#### WHAT TO DO:
Only these lines of the data below are wanted: the one with "green hammer [198,162,245,225]", the one with "camera: 90 degrees left, 5 degrees down", and any lines between them, each repeated exactly.
▼▼▼
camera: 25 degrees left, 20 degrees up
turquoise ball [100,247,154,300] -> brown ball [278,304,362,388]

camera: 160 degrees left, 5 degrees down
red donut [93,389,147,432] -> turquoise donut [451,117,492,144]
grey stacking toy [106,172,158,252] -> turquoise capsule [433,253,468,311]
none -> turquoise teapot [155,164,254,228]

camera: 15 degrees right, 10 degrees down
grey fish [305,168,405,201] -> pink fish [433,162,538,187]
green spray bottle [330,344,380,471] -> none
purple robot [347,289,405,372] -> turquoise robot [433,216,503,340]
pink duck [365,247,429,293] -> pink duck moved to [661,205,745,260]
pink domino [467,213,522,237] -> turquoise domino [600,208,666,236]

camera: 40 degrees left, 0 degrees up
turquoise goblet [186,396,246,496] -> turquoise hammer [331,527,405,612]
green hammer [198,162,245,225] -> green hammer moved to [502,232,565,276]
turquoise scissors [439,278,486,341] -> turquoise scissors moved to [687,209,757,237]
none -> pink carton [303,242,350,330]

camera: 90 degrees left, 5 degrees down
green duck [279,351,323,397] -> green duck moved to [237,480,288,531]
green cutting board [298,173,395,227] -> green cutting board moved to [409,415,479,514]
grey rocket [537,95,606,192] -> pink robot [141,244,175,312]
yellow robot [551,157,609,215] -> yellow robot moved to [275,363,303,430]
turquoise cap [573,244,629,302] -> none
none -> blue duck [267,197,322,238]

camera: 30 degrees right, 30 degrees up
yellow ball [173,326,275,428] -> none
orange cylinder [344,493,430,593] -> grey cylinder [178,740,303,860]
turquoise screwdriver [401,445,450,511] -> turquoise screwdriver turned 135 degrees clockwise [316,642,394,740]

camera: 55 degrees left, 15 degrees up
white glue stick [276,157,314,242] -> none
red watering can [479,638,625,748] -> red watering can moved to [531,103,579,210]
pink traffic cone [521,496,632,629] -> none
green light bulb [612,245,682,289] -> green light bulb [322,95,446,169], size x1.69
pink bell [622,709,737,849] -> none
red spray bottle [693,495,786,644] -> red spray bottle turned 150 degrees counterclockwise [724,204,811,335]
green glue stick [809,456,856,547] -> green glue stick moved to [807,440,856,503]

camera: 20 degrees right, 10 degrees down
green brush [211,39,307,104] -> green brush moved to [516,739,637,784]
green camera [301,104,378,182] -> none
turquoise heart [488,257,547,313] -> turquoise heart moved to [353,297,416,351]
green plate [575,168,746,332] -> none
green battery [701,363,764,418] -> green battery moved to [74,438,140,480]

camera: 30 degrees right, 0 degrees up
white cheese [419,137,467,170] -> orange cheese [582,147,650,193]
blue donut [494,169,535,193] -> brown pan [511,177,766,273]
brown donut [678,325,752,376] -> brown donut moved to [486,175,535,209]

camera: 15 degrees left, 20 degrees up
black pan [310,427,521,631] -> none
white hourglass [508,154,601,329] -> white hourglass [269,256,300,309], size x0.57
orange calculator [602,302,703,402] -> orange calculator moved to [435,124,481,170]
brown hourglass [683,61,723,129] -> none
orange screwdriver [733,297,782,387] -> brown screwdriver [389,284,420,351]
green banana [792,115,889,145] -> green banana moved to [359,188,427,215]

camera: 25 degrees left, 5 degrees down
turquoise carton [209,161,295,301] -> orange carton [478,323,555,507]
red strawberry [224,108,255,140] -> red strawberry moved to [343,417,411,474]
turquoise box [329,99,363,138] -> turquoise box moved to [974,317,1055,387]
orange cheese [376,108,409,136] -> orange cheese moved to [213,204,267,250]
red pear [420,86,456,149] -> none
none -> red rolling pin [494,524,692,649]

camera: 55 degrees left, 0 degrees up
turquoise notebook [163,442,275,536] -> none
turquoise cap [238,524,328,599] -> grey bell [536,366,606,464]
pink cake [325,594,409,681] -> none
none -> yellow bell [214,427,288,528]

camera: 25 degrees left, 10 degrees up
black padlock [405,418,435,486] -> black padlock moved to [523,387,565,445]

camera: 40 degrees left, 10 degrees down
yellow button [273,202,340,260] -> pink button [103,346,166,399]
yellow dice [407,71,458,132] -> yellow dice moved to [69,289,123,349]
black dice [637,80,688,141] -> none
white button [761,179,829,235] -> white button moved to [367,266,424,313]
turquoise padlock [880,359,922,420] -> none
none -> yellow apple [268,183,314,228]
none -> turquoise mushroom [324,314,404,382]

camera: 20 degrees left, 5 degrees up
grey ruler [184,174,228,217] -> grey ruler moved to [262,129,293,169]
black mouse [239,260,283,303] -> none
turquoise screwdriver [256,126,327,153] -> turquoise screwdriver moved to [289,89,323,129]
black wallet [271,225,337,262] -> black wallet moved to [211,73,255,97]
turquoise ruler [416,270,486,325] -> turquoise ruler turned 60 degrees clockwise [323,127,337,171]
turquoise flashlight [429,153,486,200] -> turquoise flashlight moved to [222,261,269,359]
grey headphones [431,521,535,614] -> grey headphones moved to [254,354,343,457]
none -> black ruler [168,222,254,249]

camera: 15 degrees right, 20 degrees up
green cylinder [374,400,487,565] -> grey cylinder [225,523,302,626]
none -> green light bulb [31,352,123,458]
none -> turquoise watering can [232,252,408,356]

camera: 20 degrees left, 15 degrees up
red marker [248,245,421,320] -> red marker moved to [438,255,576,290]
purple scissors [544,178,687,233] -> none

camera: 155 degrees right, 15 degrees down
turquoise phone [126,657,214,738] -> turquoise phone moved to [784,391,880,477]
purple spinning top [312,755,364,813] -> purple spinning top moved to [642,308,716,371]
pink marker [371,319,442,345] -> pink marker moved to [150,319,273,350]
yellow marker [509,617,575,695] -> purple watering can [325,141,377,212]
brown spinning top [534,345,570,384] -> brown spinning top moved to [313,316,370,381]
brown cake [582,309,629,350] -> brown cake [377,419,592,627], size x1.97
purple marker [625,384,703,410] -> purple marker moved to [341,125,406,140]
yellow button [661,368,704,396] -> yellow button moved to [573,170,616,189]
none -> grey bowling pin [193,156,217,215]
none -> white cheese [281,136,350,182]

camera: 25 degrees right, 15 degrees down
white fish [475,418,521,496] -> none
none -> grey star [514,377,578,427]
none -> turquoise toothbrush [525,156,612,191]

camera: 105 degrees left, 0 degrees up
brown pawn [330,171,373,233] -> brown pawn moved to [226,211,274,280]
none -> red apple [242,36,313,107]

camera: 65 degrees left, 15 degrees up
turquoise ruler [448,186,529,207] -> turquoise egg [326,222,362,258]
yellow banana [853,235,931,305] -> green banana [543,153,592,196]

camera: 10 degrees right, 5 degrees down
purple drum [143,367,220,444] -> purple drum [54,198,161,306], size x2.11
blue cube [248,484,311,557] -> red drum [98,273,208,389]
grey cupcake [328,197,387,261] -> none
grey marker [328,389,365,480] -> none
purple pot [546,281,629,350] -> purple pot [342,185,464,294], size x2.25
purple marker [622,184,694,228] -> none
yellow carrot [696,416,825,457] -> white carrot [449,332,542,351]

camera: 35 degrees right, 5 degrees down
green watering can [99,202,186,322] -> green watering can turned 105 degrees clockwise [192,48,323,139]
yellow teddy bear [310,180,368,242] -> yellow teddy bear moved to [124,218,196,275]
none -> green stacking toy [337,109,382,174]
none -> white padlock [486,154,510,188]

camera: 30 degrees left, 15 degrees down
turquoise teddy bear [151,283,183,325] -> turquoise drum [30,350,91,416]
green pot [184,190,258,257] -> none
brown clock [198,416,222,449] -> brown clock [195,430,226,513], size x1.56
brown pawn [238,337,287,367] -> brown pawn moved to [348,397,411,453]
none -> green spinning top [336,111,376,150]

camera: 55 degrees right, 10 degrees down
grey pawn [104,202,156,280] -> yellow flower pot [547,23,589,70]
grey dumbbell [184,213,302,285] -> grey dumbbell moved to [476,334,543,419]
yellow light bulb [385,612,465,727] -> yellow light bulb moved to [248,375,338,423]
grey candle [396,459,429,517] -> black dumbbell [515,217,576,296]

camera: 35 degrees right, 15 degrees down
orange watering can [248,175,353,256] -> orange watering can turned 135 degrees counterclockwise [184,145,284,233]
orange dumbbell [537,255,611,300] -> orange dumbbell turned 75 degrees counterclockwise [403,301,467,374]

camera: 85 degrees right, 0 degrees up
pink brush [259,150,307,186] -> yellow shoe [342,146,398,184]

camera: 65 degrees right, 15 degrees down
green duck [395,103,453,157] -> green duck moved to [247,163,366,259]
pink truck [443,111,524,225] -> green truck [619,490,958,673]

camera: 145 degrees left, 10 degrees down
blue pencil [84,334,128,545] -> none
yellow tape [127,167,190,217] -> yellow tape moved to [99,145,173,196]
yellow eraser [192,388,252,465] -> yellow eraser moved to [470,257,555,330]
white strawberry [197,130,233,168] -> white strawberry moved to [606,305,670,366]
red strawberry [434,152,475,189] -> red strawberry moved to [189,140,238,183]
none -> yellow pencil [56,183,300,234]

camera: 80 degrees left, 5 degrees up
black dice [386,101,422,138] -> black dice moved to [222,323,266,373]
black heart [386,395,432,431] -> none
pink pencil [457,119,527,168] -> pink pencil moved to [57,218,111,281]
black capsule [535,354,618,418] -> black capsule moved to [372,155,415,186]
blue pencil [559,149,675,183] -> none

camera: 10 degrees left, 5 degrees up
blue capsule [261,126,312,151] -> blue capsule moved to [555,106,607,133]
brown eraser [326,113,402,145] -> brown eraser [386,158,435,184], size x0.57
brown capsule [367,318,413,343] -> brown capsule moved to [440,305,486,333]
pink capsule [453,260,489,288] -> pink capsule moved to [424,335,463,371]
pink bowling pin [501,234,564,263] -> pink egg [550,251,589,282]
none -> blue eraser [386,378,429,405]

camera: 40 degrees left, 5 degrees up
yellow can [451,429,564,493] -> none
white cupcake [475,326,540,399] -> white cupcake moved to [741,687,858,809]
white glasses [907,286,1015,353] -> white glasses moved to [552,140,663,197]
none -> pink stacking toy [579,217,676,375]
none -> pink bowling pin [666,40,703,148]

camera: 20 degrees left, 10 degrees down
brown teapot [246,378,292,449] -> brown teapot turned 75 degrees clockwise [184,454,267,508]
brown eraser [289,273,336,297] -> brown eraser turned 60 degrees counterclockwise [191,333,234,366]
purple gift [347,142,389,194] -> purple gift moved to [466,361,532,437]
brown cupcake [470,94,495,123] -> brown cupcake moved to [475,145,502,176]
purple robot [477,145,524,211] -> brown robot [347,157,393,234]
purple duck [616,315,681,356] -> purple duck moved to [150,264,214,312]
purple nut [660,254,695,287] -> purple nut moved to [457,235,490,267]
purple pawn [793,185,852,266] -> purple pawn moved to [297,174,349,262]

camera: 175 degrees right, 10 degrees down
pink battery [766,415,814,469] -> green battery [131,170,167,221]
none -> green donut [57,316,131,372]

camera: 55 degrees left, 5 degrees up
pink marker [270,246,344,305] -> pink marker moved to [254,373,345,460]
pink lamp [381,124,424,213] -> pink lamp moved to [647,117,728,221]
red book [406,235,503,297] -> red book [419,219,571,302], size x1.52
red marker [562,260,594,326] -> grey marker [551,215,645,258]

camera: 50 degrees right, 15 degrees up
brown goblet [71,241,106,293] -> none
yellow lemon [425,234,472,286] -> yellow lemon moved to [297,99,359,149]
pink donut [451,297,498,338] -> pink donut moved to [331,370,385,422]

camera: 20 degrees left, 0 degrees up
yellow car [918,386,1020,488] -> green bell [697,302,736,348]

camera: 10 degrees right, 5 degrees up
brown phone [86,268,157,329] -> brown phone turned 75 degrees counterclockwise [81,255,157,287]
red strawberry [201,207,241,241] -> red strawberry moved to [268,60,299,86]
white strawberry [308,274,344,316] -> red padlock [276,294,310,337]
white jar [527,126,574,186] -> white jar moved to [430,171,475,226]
▲▲▲
#### ANSWER SECTION:
green hammer [198,162,245,225] -> green hammer moved to [502,232,565,276]
turquoise scissors [439,278,486,341] -> turquoise scissors moved to [687,209,757,237]
none -> pink carton [303,242,350,330]

camera: 90 degrees left, 5 degrees down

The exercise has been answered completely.